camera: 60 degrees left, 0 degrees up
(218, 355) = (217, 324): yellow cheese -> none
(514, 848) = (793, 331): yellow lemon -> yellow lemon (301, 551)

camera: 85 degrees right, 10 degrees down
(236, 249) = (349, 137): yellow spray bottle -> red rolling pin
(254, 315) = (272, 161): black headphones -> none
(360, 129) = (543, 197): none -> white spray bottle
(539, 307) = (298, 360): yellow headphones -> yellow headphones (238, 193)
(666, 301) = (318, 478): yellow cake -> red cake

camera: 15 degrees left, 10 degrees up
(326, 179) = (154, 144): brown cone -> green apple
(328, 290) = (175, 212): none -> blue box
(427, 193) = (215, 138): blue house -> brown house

----------------

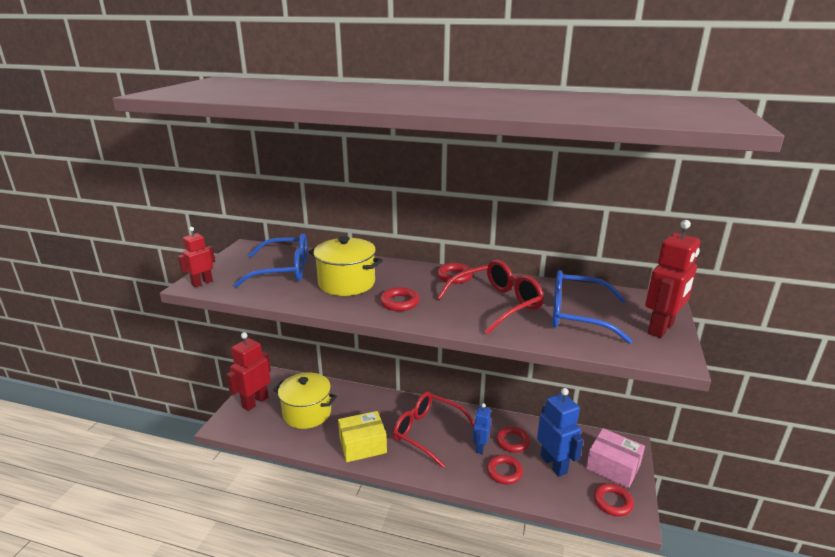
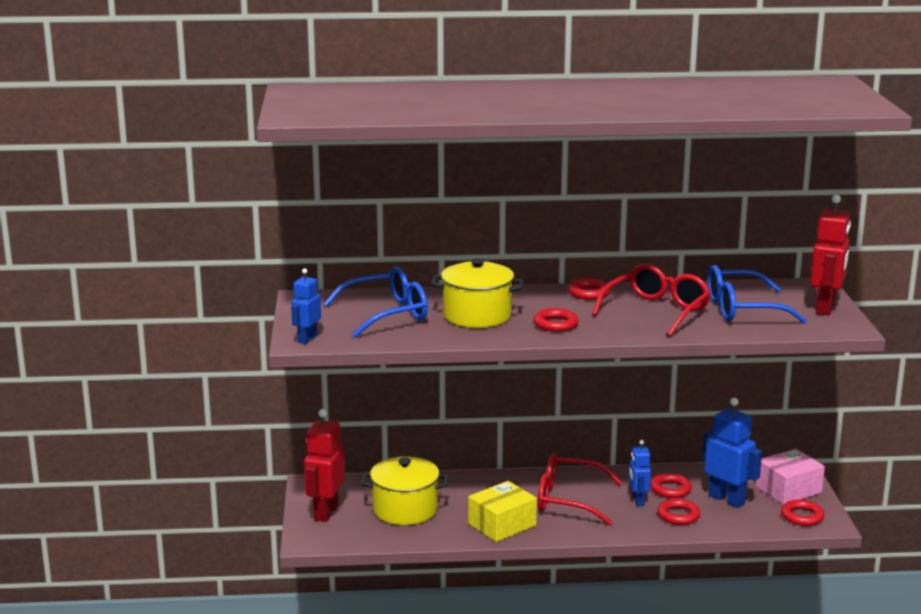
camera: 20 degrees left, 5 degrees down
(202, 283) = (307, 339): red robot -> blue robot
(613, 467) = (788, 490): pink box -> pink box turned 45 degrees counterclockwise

----------------

**Exercise directions:**
Where the listing above has a line with "camera: 60 degrees left, 0 degrees up", start there, and output every line exactly through the line with "(427, 193) = (215, 138): blue", which is also included.

**Written reply:**
camera: 60 degrees left, 0 degrees up
(218, 355) = (217, 324): yellow cheese -> none
(514, 848) = (793, 331): yellow lemon -> yellow lemon (301, 551)

camera: 85 degrees right, 10 degrees down
(236, 249) = (349, 137): yellow spray bottle -> red rolling pin
(254, 315) = (272, 161): black headphones -> none
(360, 129) = (543, 197): none -> white spray bottle
(539, 307) = (298, 360): yellow headphones -> yellow headphones (238, 193)
(666, 301) = (318, 478): yellow cake -> red cake

camera: 15 degrees left, 10 degrees up
(326, 179) = (154, 144): brown cone -> green apple
(328, 290) = (175, 212): none -> blue box
(427, 193) = (215, 138): blue house -> brown house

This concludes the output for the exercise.